-------- DATA --------
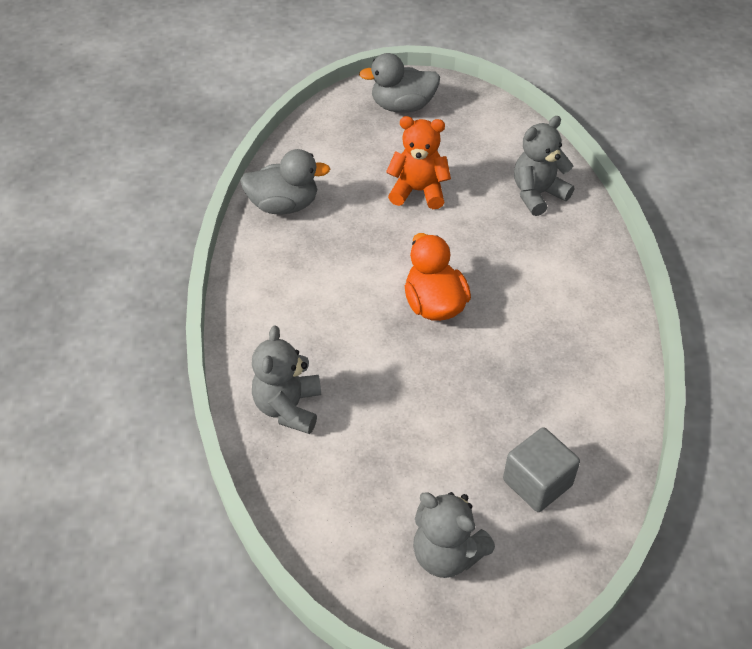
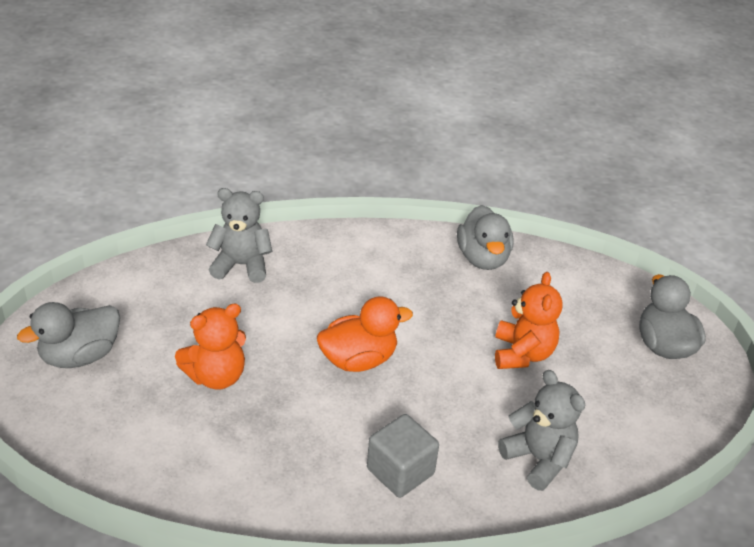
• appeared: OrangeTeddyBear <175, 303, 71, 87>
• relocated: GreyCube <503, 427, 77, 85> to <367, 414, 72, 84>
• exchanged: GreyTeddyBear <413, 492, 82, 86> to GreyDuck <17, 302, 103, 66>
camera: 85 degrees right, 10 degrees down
--------
-------- DATA --------
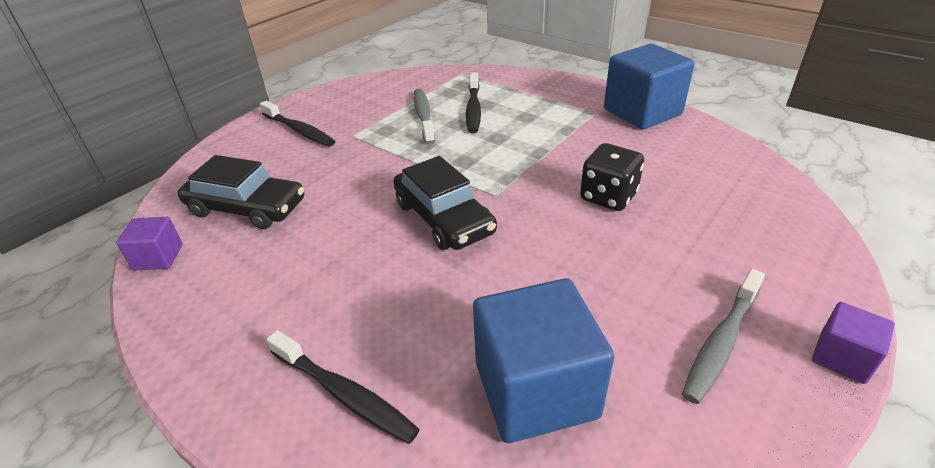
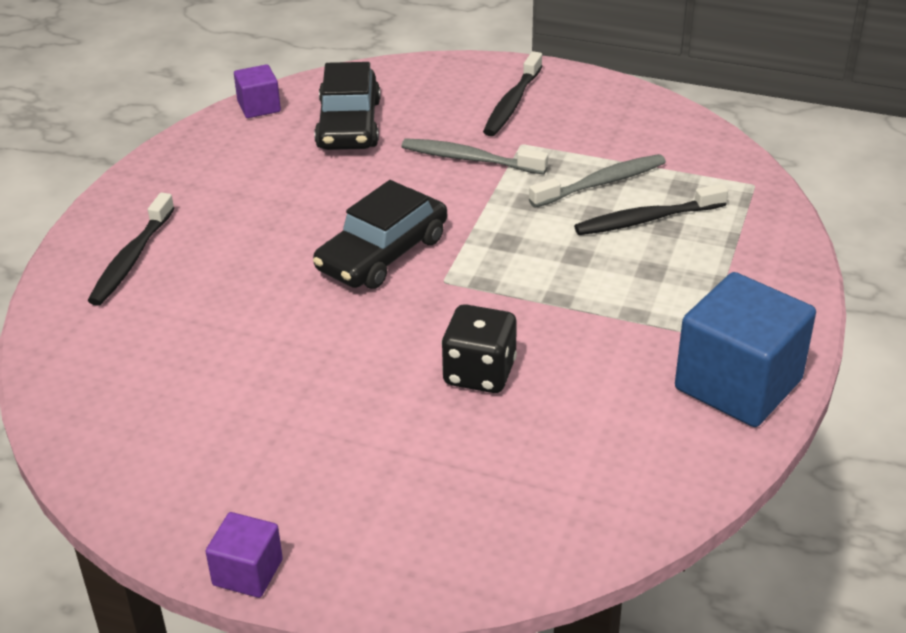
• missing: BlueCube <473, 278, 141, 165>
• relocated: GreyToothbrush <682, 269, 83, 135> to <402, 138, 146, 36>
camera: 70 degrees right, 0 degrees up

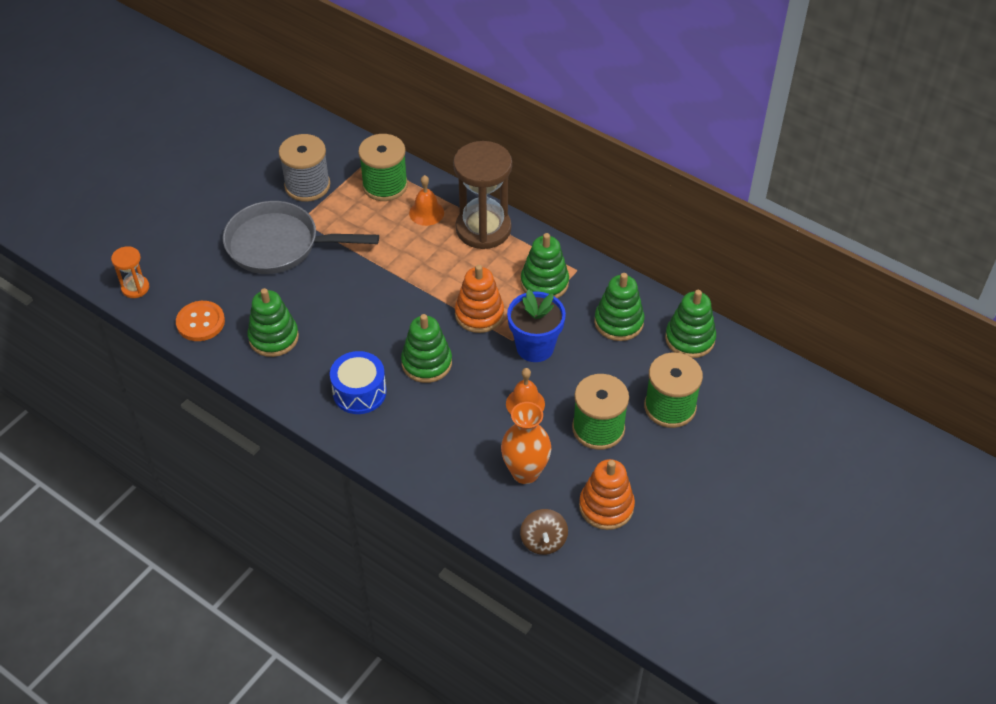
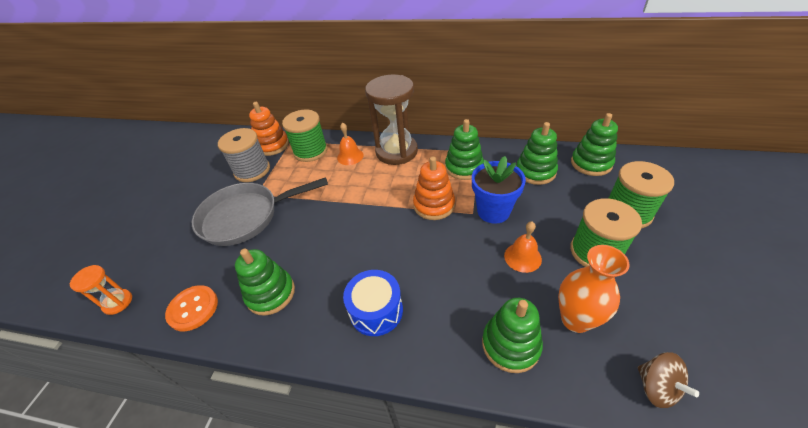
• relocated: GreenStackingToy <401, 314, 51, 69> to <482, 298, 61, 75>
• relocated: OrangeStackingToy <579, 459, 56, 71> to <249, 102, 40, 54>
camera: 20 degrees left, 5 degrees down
--------
> TASK DESCRIPTION
Your answer should consist of the lines above between those holding "138, 146, 36>" and "camera: 20 degrees left, 5 degrees down", inclusive, reproduced word for word and without pictures.

> RESPONSE BELOW
• relocated: GreyToothbrush <682, 269, 83, 135> to <402, 138, 146, 36>
camera: 70 degrees right, 0 degrees up

• relocated: GreenStackingToy <401, 314, 51, 69> to <482, 298, 61, 75>
• relocated: OrangeStackingToy <579, 459, 56, 71> to <249, 102, 40, 54>
camera: 20 degrees left, 5 degrees down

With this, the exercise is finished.